#### EXERCISE
Whenever a line of the records below contains the word "tile", copy that line.

#### PROVIDED ENTRIES
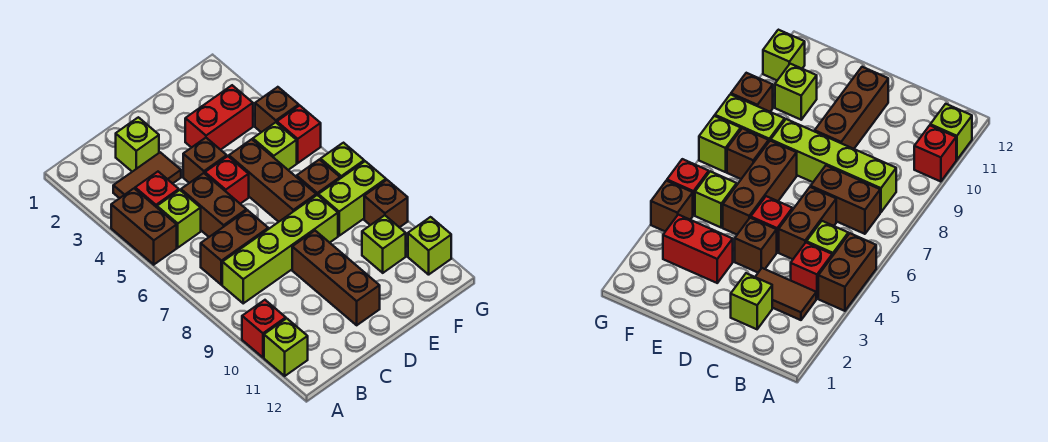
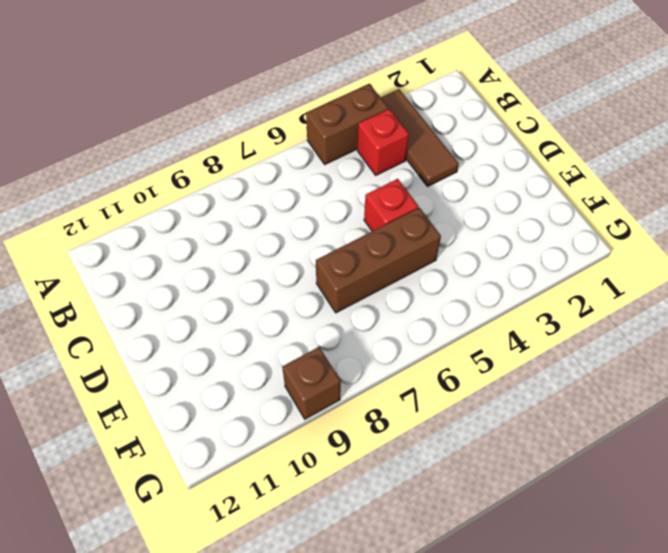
brown tile A3:C3 level 1 -> brown tile B3:C3 level 1
none -> red brick A10 level 1
none -> lime brick A11 level 1
none -> lime brick B5 level 1

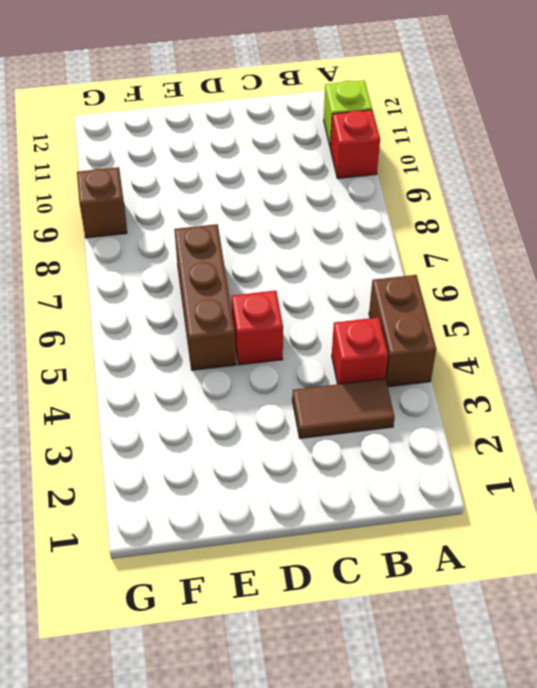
none -> lime brick B5 level 1
none -> brown brick B7:C7 level 1
none -> lime brick B8:E8 level 1

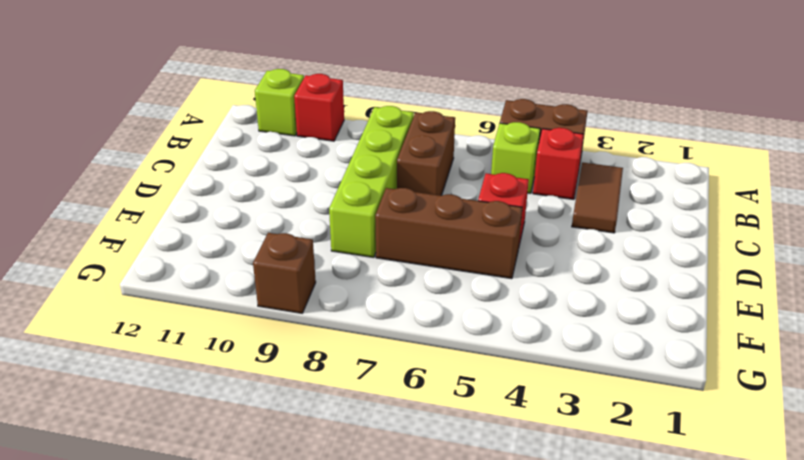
none -> lime brick C2 level 1
none -> brown brick C5:C6 level 1
none -> brown brick D4 level 1

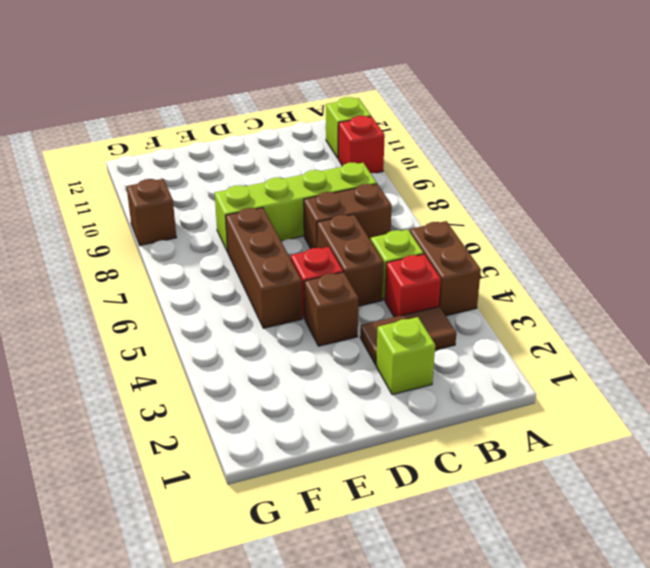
none -> brown brick D9:D11 level 1
none -> red brick E3:F3 level 1
none -> lime brick F5 level 1

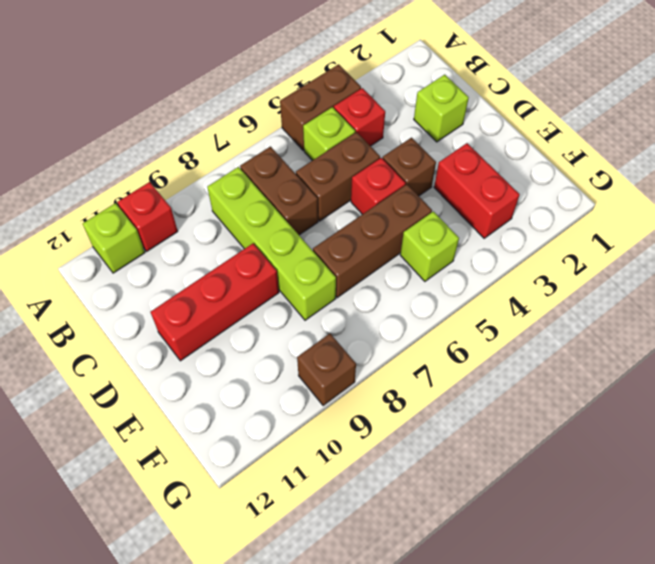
red brick D9:D11 level 1 -> brown brick D9:D11 level 1
none -> brown tile B3:C3 level 1
none -> brown brick F7 level 1
none -> lime brick F8:G8 level 1

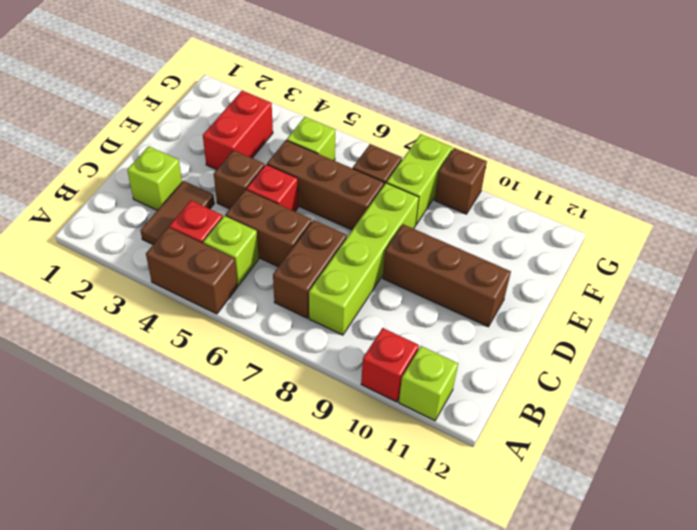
none -> lime brick F10 level 1
none -> brown brick G4 level 1
none -> red brick G5 level 1

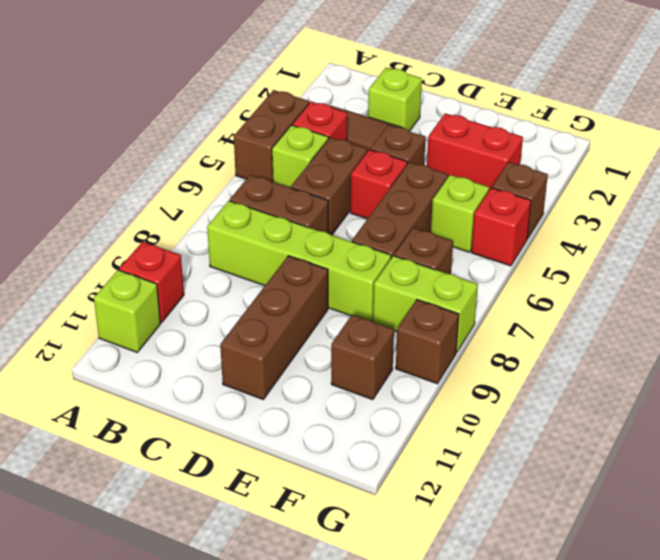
brown brick F10 level 1 -> lime brick F10 level 1
none -> lime brick G7 level 1
none -> lime brick G11 level 1

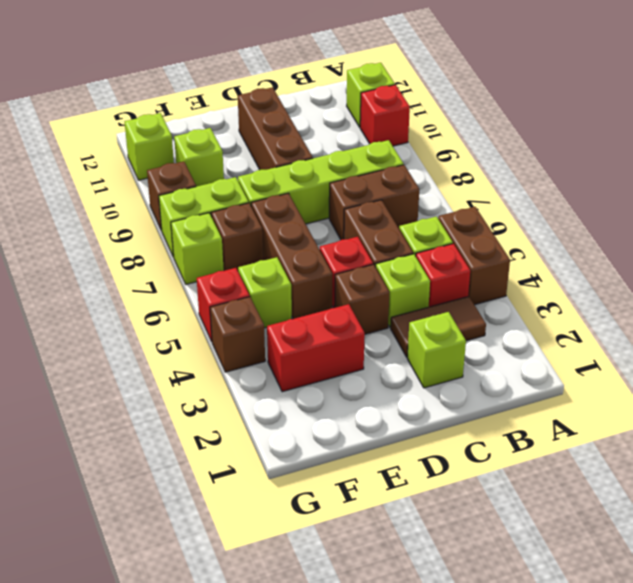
lime brick C4 level 1 -> none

#### WRITTEN RESPONSE
brown tile A3:C3 level 1 -> brown tile B3:C3 level 1
none -> brown tile B3:C3 level 1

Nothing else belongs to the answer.